§ Data to process:
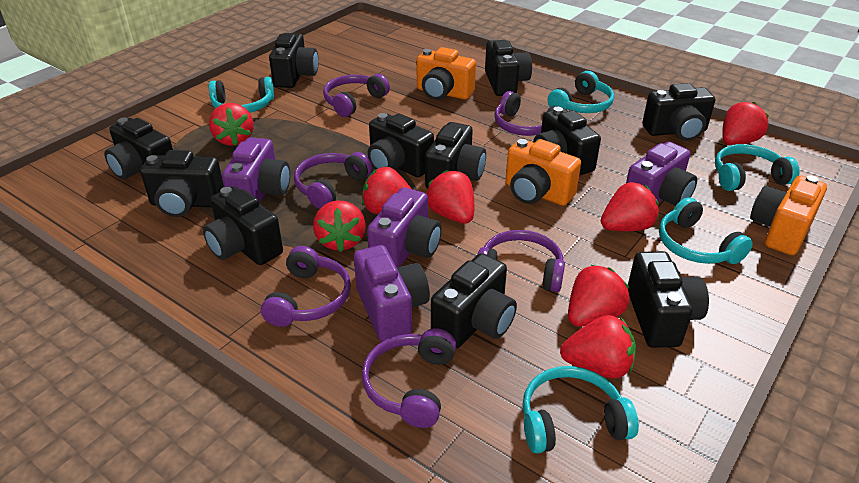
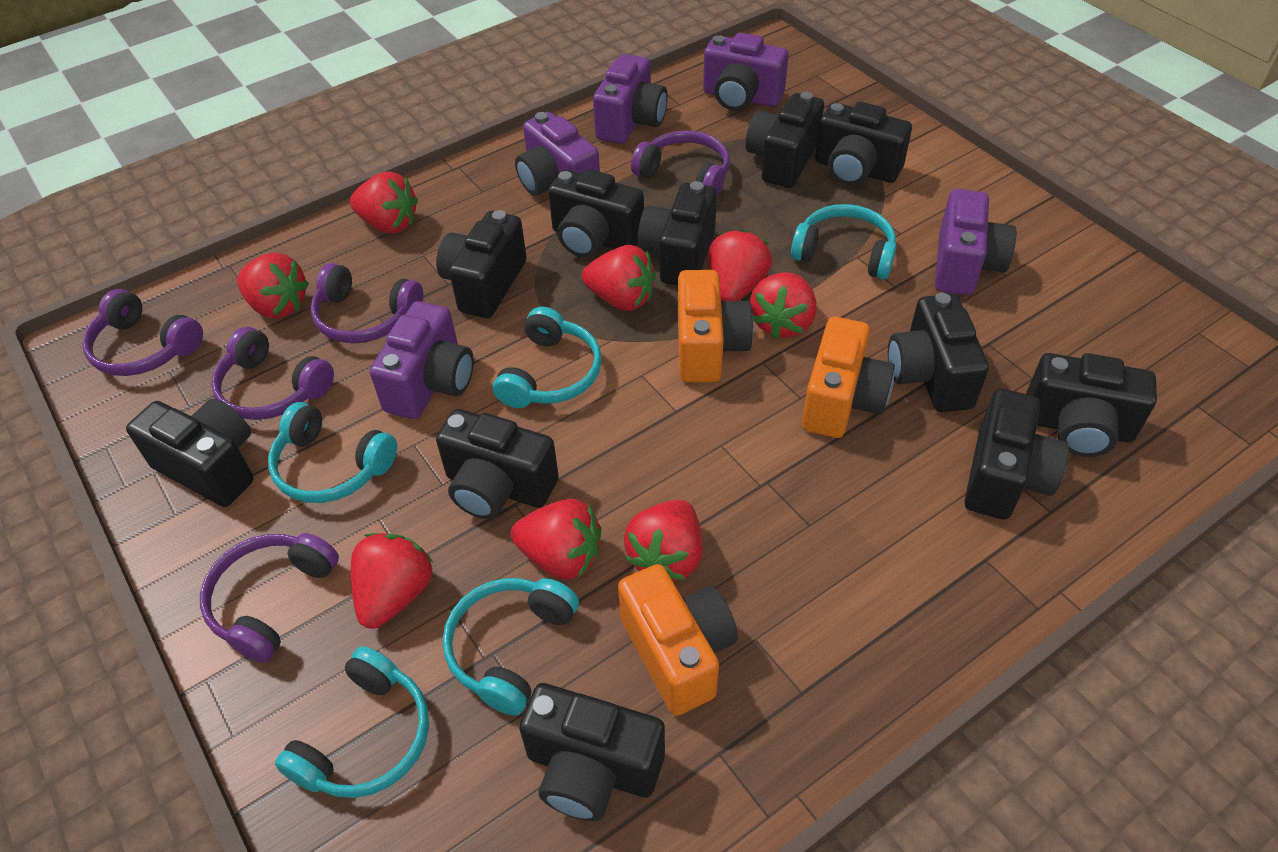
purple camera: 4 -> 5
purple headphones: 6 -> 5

==

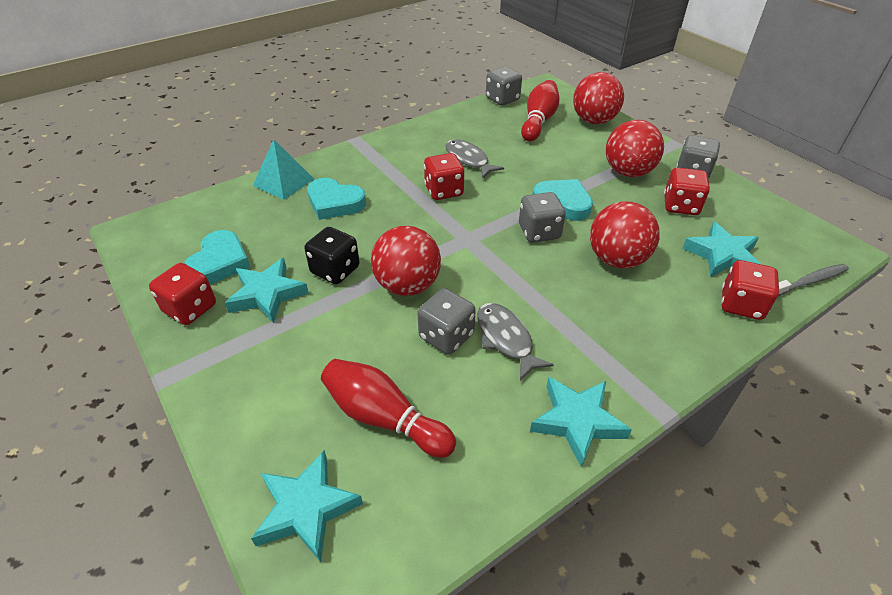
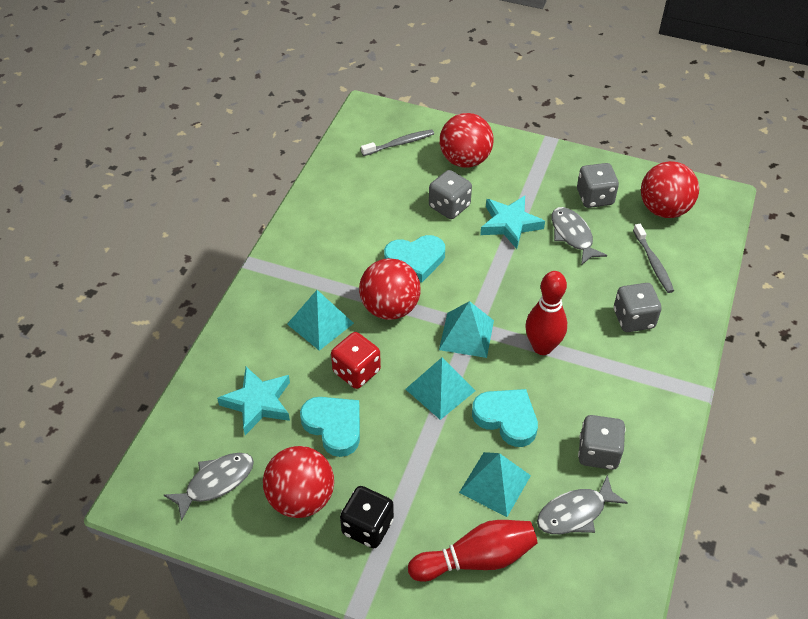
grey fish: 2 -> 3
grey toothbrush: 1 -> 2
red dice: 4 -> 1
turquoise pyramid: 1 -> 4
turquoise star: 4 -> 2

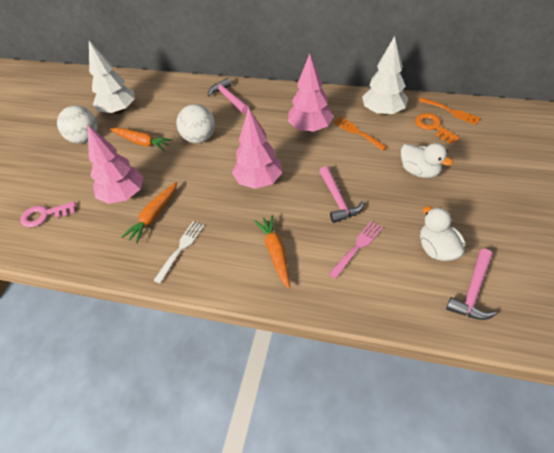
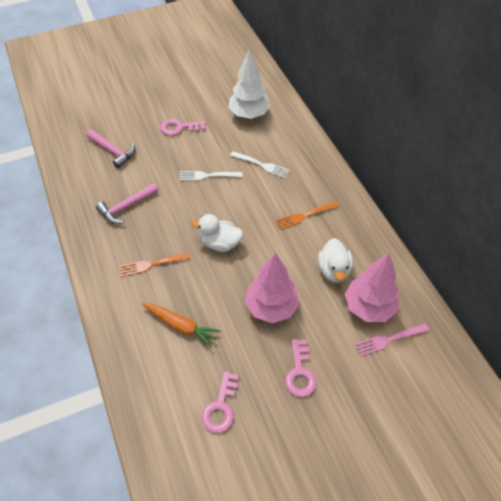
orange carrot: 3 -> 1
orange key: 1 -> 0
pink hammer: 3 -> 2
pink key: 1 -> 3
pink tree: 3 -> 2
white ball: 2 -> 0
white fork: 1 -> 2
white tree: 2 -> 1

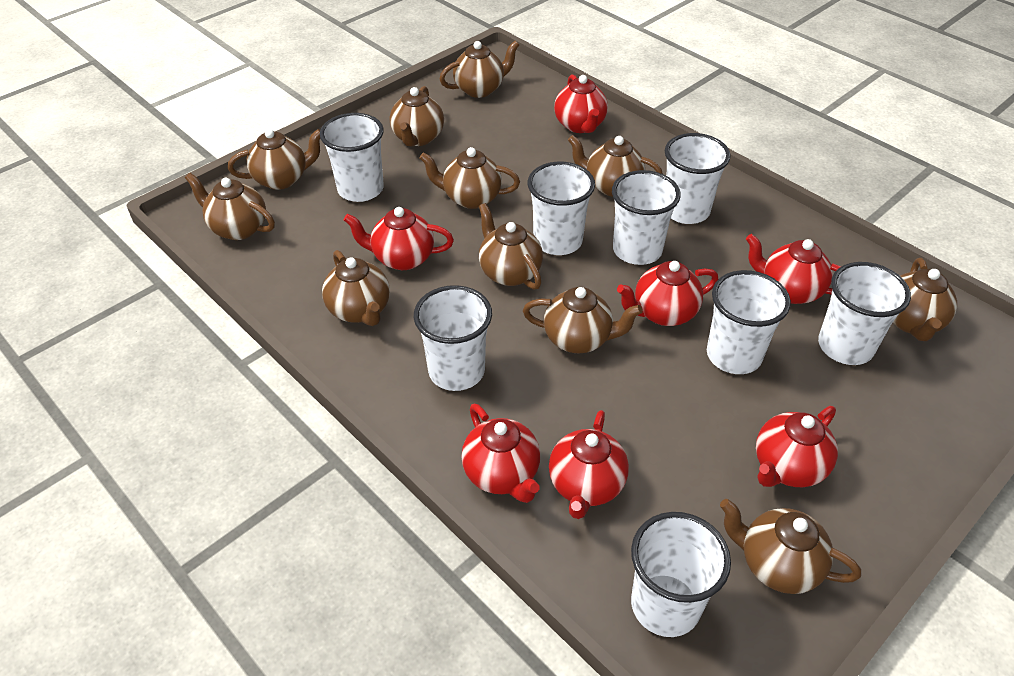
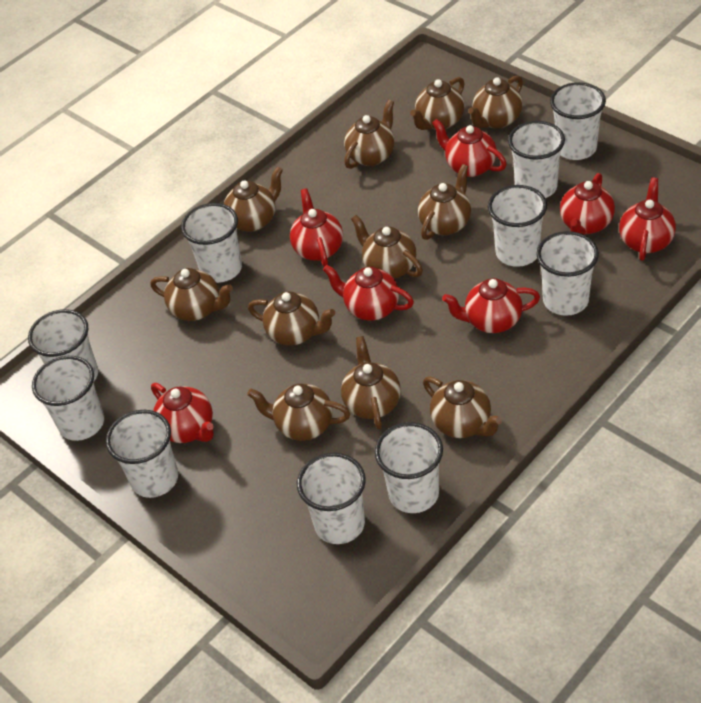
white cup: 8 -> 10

§ About this exercise: Where does the string "turquoise" occur in the listing above? Return every line that contains it.

§ Exercise output:
turquoise pyramid: 1 -> 4
turquoise star: 4 -> 2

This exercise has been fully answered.